Copy out the entries below exactly as they stand, but only from the line containing "red ring [527,513,594,574]" through the line containing "none -> white flashlight [278,377,352,423]".

(Supplied entries Opens)

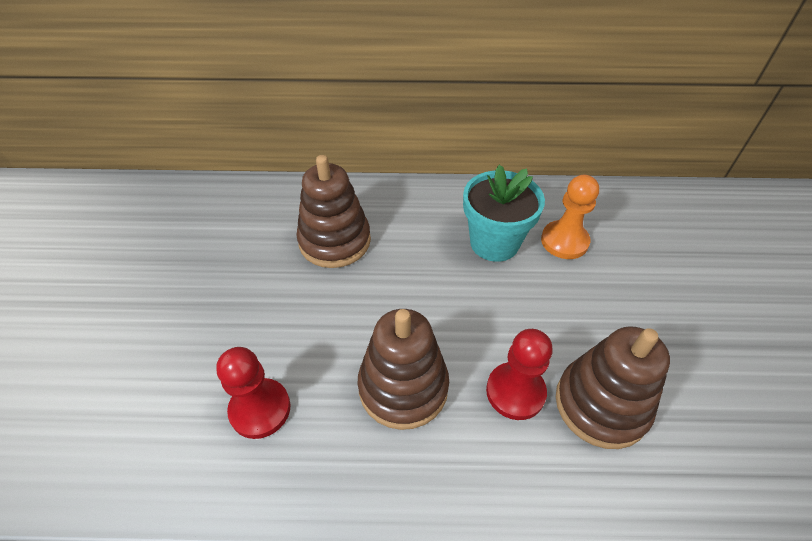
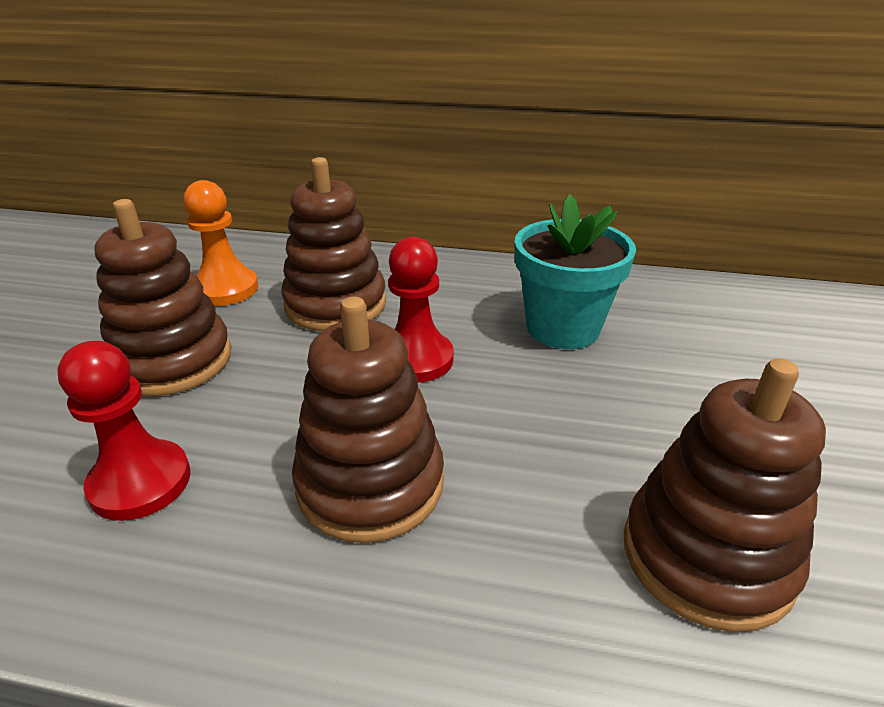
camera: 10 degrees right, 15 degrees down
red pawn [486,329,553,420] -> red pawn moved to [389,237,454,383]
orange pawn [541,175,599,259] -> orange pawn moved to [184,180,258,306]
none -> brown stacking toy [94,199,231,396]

(Supplied entries Closes)
(Supplied entries Opens)

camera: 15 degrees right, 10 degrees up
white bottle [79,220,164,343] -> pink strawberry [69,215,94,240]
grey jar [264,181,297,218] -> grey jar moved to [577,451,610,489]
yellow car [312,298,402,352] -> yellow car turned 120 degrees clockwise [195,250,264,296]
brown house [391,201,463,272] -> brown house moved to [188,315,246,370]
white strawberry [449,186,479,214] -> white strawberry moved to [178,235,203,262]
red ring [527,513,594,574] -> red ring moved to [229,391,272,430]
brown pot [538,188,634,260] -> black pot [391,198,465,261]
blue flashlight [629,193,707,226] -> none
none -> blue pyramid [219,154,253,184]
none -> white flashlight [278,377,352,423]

(Supplied entries Closes)

# Response area
red ring [527,513,594,574] -> red ring moved to [229,391,272,430]
brown pot [538,188,634,260] -> black pot [391,198,465,261]
blue flashlight [629,193,707,226] -> none
none -> blue pyramid [219,154,253,184]
none -> white flashlight [278,377,352,423]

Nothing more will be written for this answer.